- Work required:
Please report how many lines of the listing contain the string "audio", giving the number only.

- Records:
<<<<

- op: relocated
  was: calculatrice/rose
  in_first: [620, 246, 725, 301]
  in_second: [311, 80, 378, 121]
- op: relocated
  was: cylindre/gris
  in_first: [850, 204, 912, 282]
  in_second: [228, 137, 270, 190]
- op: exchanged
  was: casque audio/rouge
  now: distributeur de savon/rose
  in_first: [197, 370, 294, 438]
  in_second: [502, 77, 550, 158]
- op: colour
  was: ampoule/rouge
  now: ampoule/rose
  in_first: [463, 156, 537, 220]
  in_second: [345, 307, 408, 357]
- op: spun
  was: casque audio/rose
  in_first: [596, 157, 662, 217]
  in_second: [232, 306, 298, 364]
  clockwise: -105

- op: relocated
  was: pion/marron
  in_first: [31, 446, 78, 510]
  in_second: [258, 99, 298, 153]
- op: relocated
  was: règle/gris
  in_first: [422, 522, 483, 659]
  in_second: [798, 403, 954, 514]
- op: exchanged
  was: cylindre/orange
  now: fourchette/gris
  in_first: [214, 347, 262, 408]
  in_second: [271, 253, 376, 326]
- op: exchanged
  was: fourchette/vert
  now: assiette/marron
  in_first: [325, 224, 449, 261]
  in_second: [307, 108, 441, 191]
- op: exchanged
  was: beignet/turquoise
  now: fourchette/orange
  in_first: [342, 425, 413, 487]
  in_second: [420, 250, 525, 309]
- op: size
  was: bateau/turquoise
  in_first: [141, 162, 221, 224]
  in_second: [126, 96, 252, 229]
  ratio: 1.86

>>>>
<<<<

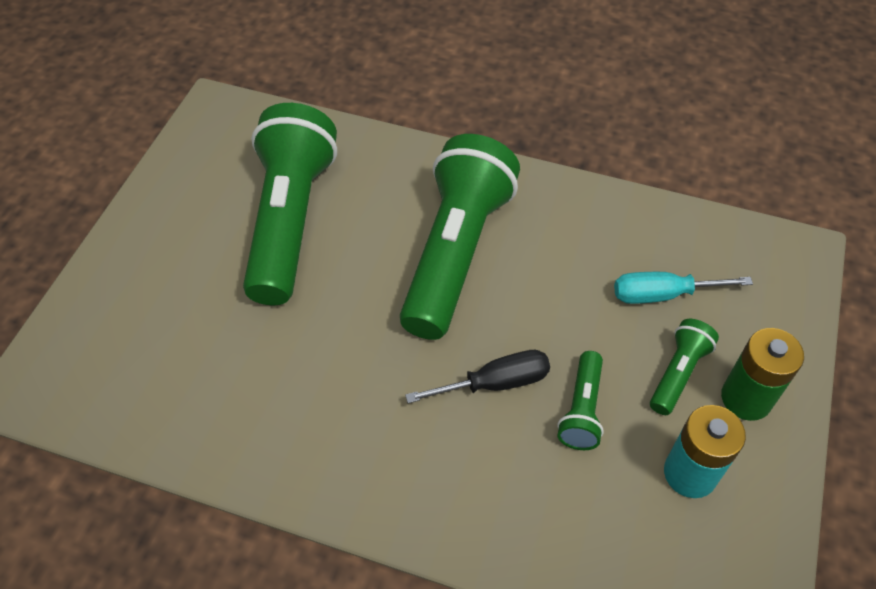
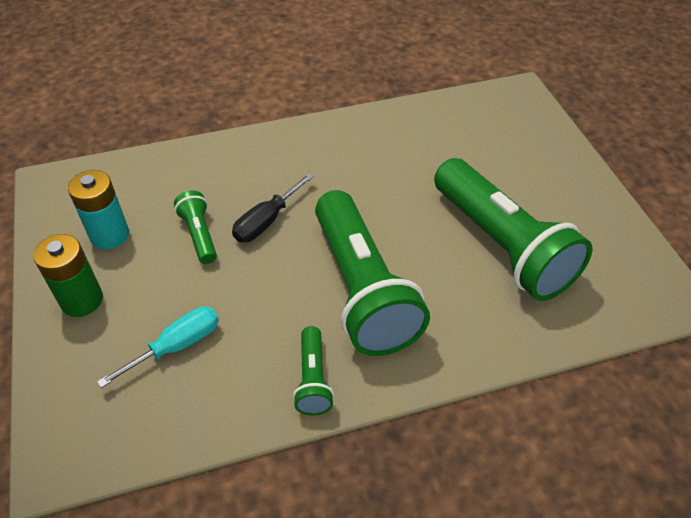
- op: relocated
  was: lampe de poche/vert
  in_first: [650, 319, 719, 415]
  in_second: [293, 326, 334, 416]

>>>>

- Answer to the exercise:
2